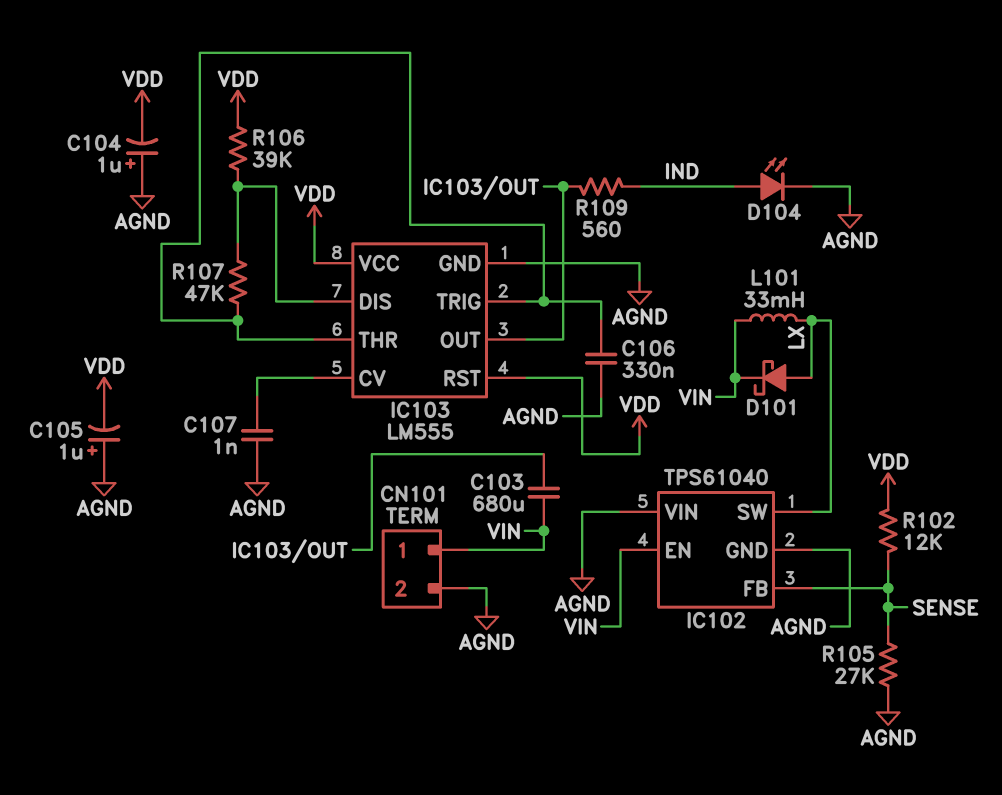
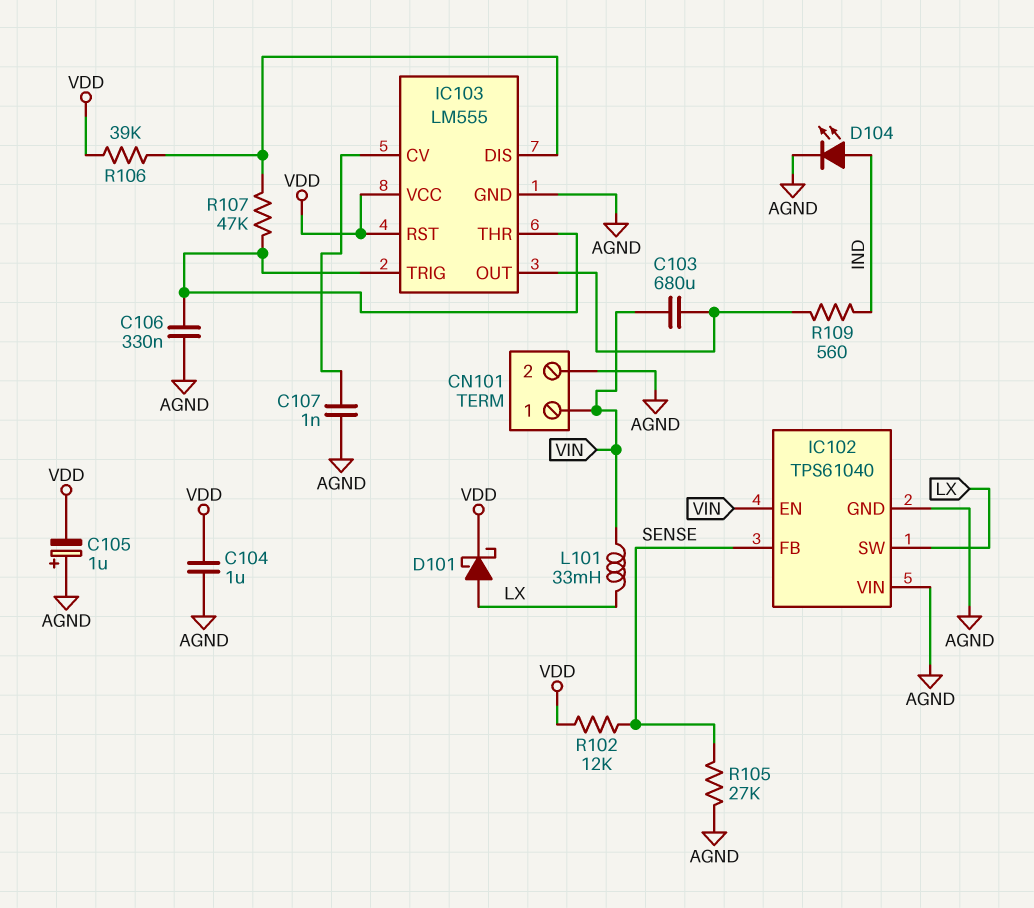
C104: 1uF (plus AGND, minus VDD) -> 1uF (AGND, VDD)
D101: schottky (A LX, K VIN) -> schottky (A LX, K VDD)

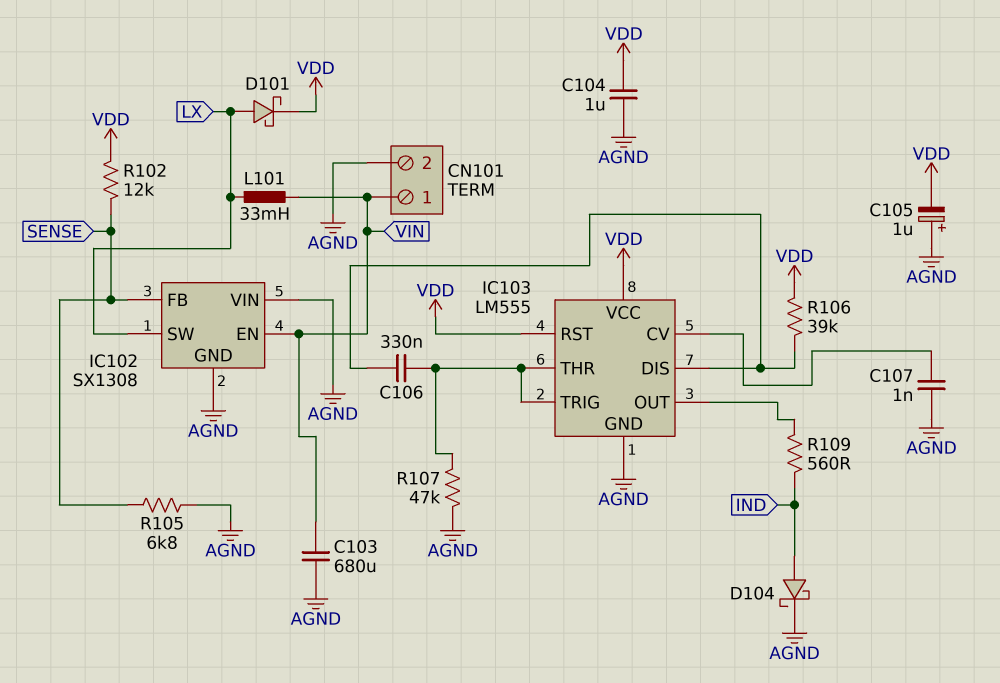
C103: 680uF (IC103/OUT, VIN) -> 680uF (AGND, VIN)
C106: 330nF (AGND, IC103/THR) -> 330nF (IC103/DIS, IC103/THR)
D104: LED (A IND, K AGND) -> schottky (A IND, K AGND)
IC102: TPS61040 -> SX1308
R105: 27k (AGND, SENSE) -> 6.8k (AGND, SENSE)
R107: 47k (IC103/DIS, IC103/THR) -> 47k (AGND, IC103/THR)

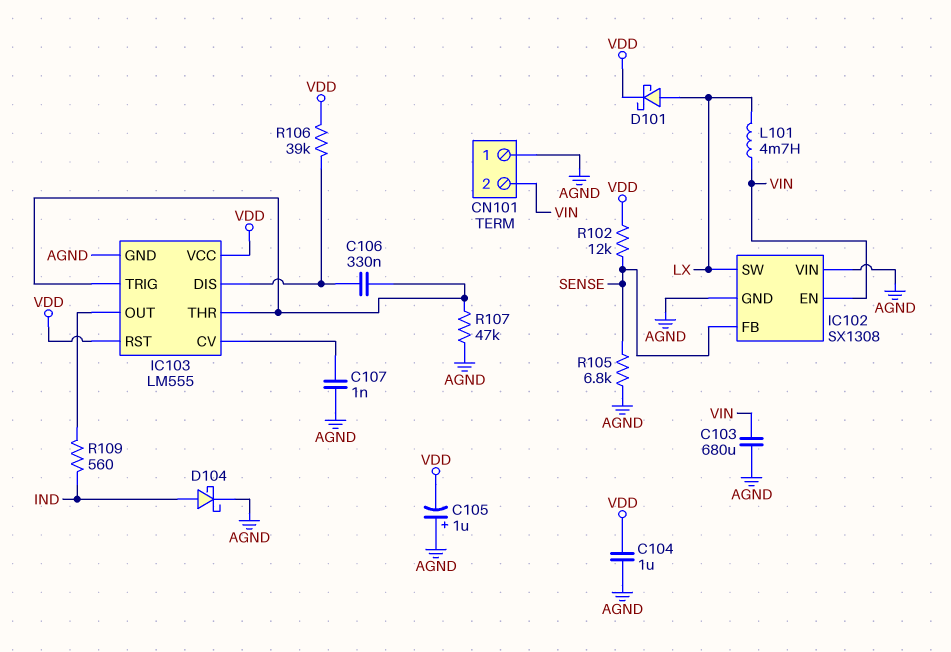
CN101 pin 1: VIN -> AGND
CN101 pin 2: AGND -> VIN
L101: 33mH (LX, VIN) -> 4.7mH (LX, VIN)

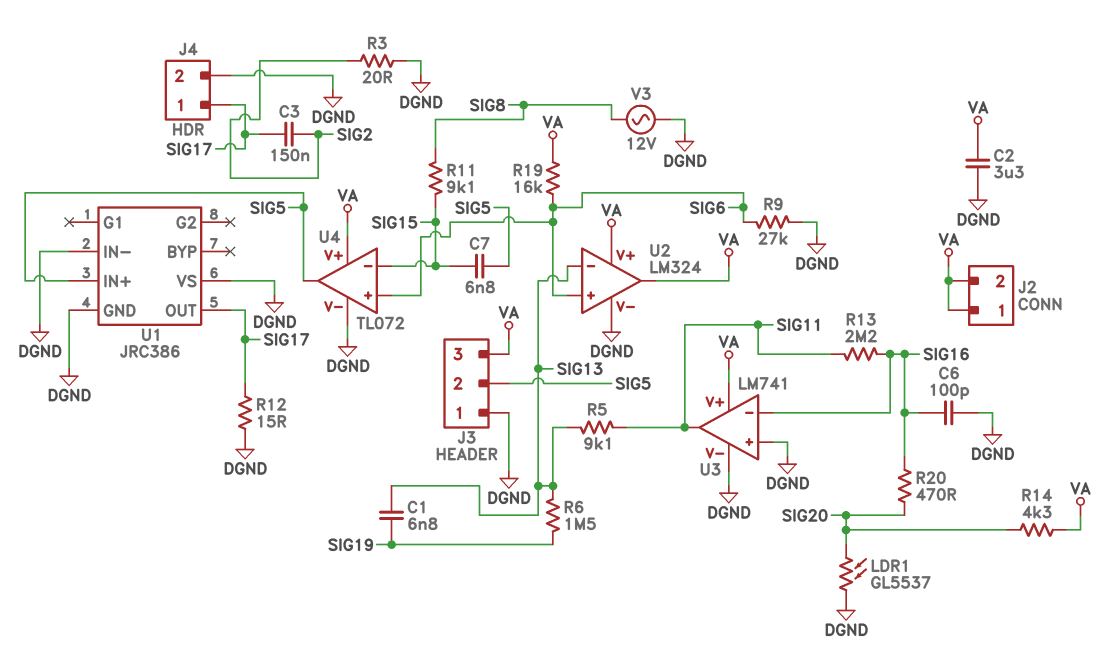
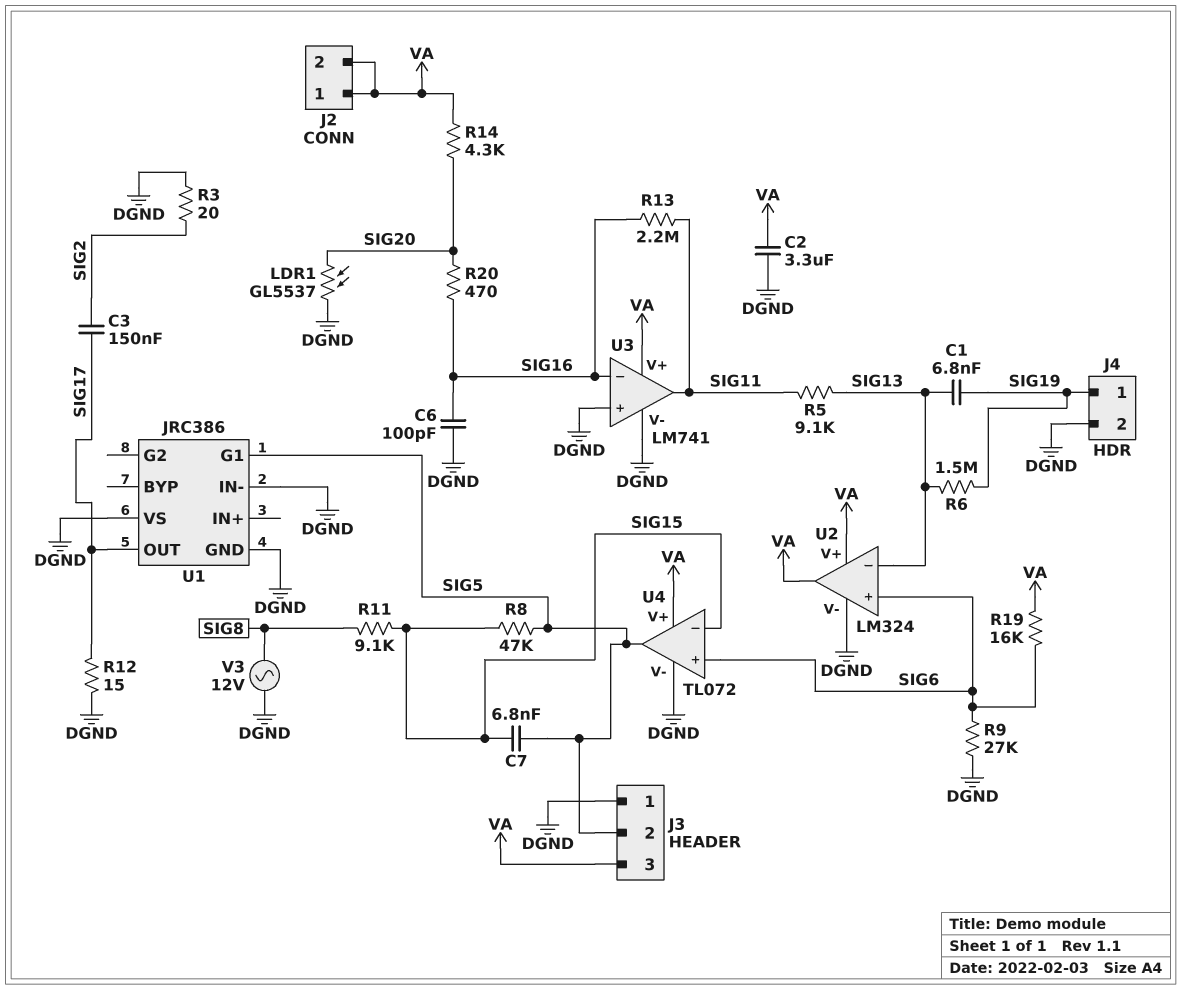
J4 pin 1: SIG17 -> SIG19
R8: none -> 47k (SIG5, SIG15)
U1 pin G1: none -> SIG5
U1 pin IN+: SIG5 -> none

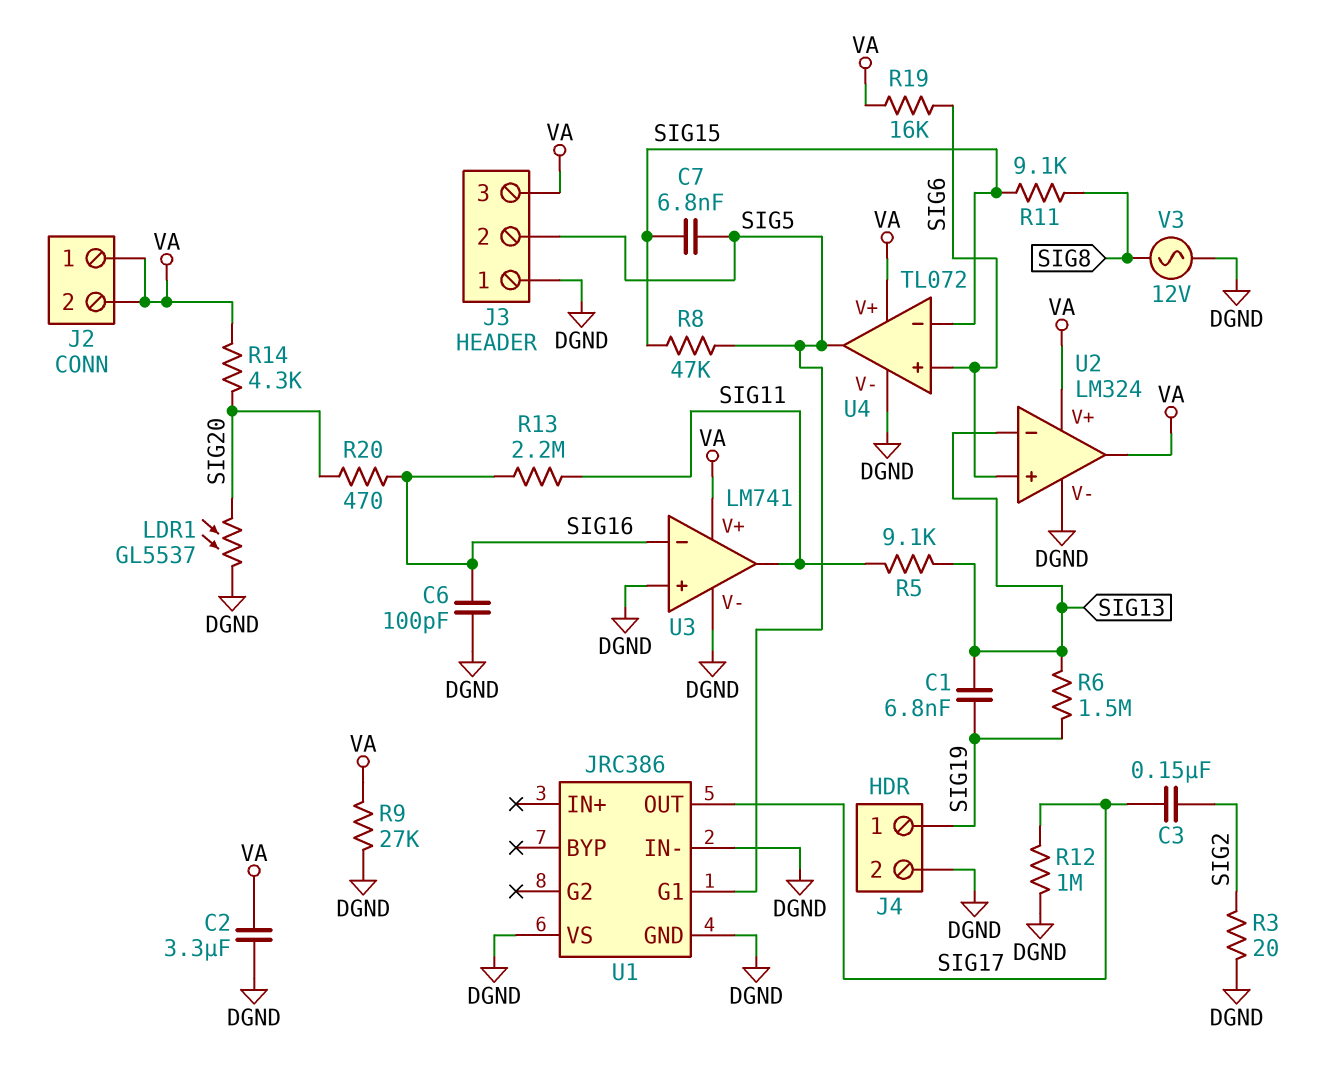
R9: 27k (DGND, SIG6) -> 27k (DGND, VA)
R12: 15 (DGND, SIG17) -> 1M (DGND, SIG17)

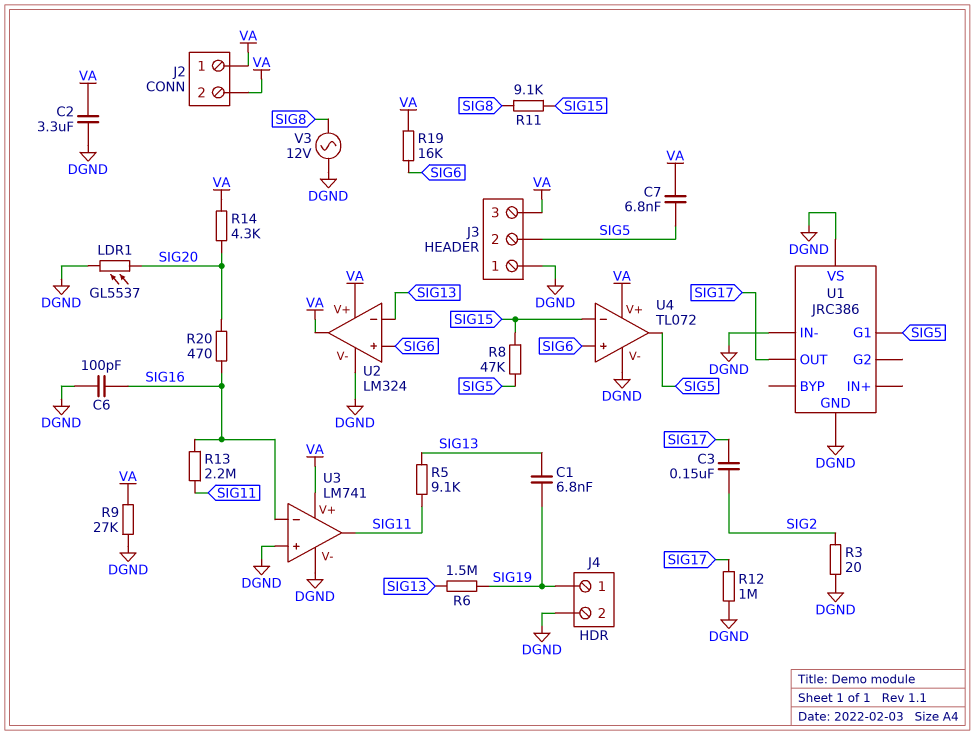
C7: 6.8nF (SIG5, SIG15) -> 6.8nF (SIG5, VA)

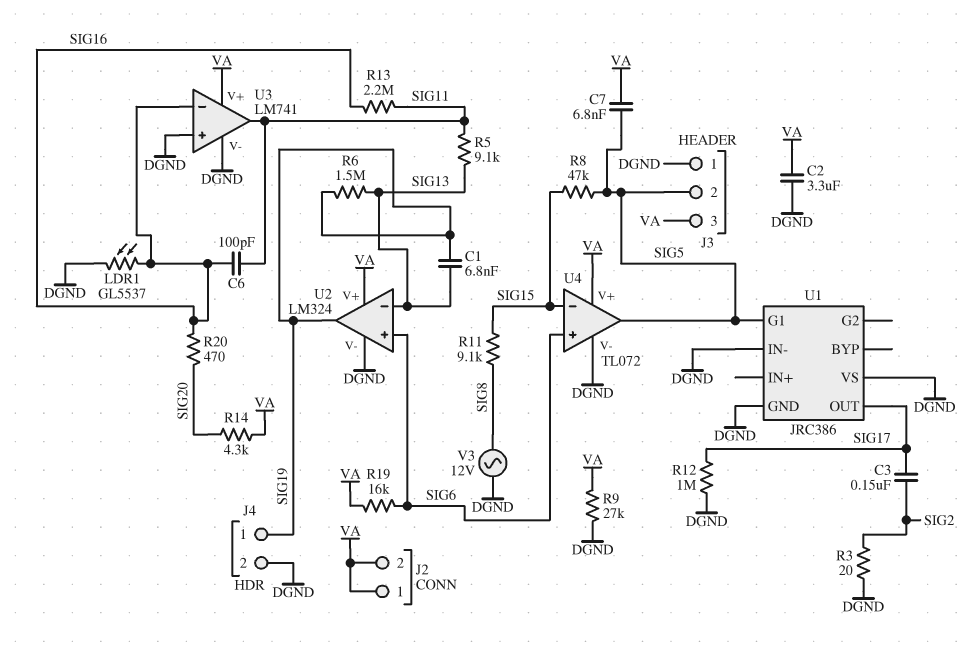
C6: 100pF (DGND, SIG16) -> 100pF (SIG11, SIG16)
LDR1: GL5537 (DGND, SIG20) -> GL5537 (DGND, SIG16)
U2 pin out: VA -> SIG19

****************

Required work:
Looking over the entries above, how many lines contain the string "schottky"? State the number and nothing else.

Reply:
2